(Task details):
So that the copy stays text only, transcribe the data below exactly and exclude the images.

-------- Stored data

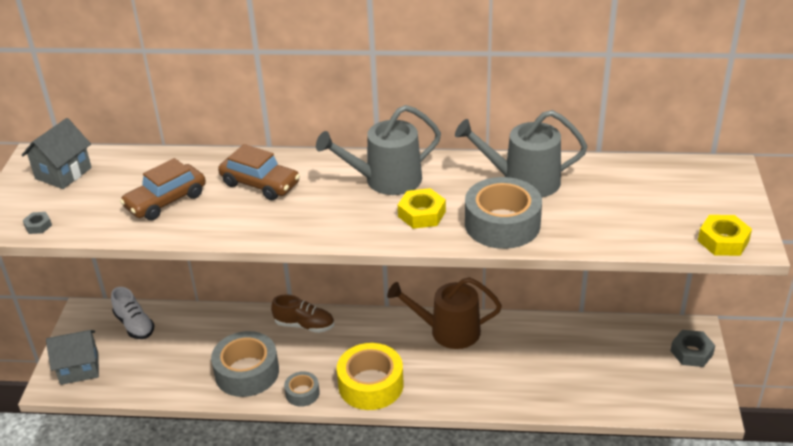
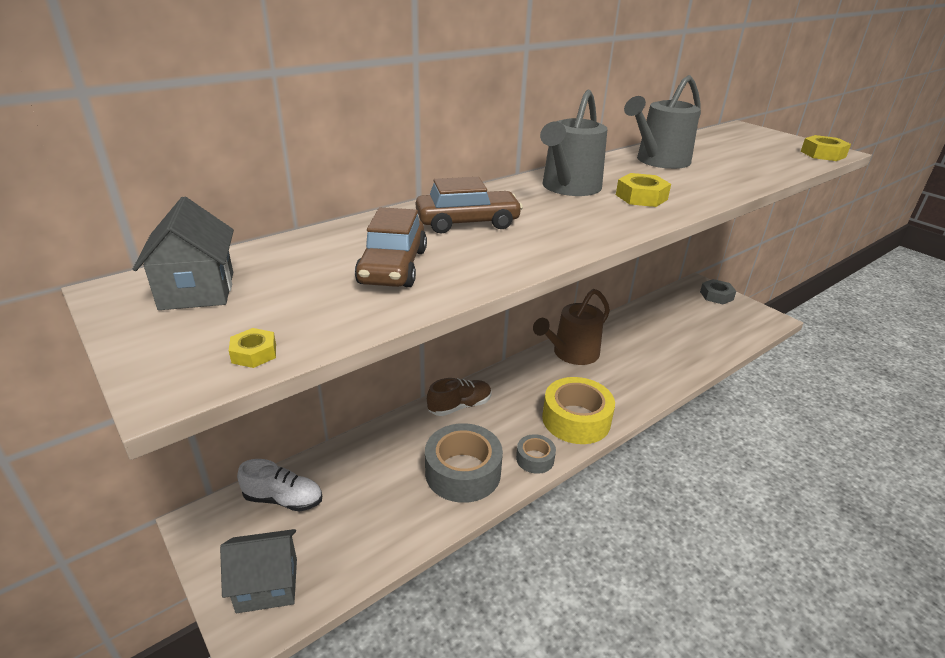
camera: 45 degrees left, 5 degrees down
(38, 226) = (254, 353): grey nut -> yellow nut
(79, 368) = (267, 585): grey house -> grey house turned 45 degrees clockwise
(502, 224) = (703, 184): grey tape -> none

----------------

(Solution for this task):
camera: 45 degrees left, 5 degrees down
(38, 226) = (254, 353): grey nut -> yellow nut
(79, 368) = (267, 585): grey house -> grey house turned 45 degrees clockwise
(502, 224) = (703, 184): grey tape -> none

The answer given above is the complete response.